Excerpted records:
----------

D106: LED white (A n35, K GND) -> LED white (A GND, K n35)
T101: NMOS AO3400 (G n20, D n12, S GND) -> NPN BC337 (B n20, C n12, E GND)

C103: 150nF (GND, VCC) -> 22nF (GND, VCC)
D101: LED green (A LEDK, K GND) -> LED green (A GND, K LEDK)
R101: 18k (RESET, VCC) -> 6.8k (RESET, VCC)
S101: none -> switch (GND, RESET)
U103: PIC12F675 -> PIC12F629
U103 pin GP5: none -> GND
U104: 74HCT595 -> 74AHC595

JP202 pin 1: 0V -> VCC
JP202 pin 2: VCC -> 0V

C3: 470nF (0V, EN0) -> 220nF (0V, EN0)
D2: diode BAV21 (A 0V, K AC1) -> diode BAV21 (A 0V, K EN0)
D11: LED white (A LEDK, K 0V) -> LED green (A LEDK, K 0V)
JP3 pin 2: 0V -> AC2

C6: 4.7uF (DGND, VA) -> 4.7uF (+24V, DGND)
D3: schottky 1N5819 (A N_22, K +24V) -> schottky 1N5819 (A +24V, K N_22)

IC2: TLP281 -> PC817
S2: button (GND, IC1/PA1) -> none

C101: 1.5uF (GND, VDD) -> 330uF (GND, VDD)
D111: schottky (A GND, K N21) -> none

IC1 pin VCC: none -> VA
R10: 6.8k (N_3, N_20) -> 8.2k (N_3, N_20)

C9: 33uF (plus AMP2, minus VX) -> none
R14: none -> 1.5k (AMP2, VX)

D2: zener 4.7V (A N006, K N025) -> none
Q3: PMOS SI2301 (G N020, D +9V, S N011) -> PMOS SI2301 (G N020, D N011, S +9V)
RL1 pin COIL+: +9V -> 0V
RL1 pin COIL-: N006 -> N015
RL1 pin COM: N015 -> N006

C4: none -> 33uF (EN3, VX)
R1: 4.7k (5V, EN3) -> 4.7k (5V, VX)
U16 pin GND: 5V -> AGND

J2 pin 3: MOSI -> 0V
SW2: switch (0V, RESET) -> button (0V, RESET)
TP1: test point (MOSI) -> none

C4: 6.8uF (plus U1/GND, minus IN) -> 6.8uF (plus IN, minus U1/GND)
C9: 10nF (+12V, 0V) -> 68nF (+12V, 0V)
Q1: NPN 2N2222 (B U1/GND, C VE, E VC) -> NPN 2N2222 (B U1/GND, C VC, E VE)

----------

What the task asks: Each entry above needs to be retyped exactly.

Written response:
D106: LED white (A n35, K GND) -> LED white (A GND, K n35)
T101: NMOS AO3400 (G n20, D n12, S GND) -> NPN BC337 (B n20, C n12, E GND)

C103: 150nF (GND, VCC) -> 22nF (GND, VCC)
D101: LED green (A LEDK, K GND) -> LED green (A GND, K LEDK)
R101: 18k (RESET, VCC) -> 6.8k (RESET, VCC)
S101: none -> switch (GND, RESET)
U103: PIC12F675 -> PIC12F629
U103 pin GP5: none -> GND
U104: 74HCT595 -> 74AHC595

JP202 pin 1: 0V -> VCC
JP202 pin 2: VCC -> 0V

C3: 470nF (0V, EN0) -> 220nF (0V, EN0)
D2: diode BAV21 (A 0V, K AC1) -> diode BAV21 (A 0V, K EN0)
D11: LED white (A LEDK, K 0V) -> LED green (A LEDK, K 0V)
JP3 pin 2: 0V -> AC2

C6: 4.7uF (DGND, VA) -> 4.7uF (+24V, DGND)
D3: schottky 1N5819 (A N_22, K +24V) -> schottky 1N5819 (A +24V, K N_22)

IC2: TLP281 -> PC817
S2: button (GND, IC1/PA1) -> none

C101: 1.5uF (GND, VDD) -> 330uF (GND, VDD)
D111: schottky (A GND, K N21) -> none

IC1 pin VCC: none -> VA
R10: 6.8k (N_3, N_20) -> 8.2k (N_3, N_20)

C9: 33uF (plus AMP2, minus VX) -> none
R14: none -> 1.5k (AMP2, VX)

D2: zener 4.7V (A N006, K N025) -> none
Q3: PMOS SI2301 (G N020, D +9V, S N011) -> PMOS SI2301 (G N020, D N011, S +9V)
RL1 pin COIL+: +9V -> 0V
RL1 pin COIL-: N006 -> N015
RL1 pin COM: N015 -> N006

C4: none -> 33uF (EN3, VX)
R1: 4.7k (5V, EN3) -> 4.7k (5V, VX)
U16 pin GND: 5V -> AGND

J2 pin 3: MOSI -> 0V
SW2: switch (0V, RESET) -> button (0V, RESET)
TP1: test point (MOSI) -> none

C4: 6.8uF (plus U1/GND, minus IN) -> 6.8uF (plus IN, minus U1/GND)
C9: 10nF (+12V, 0V) -> 68nF (+12V, 0V)
Q1: NPN 2N2222 (B U1/GND, C VE, E VC) -> NPN 2N2222 (B U1/GND, C VC, E VE)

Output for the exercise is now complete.